Exercise goal: Find each line in the data that contains the word "major" and copy it out in full.
#### Entries
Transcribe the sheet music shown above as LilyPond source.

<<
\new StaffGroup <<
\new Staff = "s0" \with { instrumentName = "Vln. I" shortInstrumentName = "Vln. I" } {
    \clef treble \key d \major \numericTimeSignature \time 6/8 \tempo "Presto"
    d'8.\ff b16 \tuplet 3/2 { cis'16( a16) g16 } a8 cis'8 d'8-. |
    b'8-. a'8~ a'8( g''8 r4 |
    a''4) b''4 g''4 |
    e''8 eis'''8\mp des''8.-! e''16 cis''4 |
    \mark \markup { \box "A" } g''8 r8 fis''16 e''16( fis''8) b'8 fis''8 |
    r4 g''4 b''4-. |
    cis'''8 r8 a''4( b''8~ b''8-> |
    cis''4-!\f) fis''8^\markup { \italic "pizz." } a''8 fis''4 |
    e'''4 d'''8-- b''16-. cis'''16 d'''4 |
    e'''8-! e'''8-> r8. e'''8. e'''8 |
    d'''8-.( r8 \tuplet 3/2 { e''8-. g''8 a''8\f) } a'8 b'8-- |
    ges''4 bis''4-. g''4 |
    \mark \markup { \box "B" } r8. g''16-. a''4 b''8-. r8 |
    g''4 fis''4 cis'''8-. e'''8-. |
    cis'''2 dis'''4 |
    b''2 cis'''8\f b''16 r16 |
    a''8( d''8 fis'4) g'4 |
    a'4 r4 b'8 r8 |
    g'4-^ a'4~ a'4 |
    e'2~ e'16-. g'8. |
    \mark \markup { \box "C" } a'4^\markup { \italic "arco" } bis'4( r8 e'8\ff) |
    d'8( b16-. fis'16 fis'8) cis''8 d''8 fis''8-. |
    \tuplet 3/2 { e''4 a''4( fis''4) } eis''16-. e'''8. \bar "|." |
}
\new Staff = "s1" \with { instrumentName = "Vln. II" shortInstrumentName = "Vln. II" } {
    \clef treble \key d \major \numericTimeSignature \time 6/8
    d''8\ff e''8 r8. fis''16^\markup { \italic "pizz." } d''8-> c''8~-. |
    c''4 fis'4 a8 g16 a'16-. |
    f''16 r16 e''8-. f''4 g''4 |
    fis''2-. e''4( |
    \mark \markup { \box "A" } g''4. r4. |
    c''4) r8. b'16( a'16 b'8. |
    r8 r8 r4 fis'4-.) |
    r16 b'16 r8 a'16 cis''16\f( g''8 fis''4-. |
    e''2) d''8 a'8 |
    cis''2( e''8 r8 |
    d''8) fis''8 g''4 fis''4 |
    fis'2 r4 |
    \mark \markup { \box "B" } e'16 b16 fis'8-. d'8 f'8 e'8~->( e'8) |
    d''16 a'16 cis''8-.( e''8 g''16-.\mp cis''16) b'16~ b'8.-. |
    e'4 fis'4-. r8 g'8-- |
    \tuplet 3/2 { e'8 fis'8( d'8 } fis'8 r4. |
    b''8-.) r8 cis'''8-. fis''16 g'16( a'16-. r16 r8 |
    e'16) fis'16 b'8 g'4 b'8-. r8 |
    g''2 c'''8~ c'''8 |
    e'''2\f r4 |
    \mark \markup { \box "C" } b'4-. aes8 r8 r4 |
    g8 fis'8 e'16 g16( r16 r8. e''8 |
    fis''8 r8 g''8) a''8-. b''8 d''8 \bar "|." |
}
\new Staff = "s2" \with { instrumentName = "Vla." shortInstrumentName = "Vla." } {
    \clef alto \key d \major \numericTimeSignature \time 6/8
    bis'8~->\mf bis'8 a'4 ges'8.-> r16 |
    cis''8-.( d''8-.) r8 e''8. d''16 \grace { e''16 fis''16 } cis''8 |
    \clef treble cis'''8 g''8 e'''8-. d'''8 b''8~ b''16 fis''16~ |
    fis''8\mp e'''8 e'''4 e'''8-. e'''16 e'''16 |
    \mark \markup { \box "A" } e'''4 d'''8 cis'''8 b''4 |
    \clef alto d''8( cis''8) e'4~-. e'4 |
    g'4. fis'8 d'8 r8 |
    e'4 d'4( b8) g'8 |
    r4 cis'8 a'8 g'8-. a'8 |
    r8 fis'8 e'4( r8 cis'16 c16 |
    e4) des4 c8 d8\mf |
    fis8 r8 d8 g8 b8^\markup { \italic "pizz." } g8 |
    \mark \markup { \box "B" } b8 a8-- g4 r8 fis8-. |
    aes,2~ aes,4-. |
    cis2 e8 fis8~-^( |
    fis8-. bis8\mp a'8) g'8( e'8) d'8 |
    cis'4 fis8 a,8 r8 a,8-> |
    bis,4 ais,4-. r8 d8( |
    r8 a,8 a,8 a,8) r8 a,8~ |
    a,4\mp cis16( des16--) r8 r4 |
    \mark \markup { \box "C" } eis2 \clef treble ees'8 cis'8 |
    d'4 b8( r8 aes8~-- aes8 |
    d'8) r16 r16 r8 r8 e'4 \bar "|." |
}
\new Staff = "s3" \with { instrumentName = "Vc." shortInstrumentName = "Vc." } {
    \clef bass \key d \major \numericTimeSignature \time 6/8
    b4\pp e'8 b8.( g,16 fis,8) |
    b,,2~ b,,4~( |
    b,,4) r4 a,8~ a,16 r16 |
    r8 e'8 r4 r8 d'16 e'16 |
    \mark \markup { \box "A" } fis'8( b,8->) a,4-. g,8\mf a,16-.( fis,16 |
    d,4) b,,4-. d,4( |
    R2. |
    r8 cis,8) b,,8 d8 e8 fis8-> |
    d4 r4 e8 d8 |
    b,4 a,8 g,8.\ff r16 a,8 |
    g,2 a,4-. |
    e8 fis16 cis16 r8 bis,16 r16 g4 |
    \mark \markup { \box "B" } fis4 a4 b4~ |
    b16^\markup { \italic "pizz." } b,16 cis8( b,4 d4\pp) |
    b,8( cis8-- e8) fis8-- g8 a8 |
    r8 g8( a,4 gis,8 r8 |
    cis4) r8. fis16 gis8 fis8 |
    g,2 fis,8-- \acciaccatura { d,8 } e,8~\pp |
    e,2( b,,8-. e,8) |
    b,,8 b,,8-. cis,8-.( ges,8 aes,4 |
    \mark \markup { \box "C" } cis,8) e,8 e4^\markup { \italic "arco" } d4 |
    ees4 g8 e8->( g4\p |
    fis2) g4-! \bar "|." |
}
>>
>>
########
Solution to this task:
    \clef treble \key d \major \numericTimeSignature \time 6/8 \tempo "Presto"
    \clef treble \key d \major \numericTimeSignature \time 6/8
    \clef alto \key d \major \numericTimeSignature \time 6/8
    \clef bass \key d \major \numericTimeSignature \time 6/8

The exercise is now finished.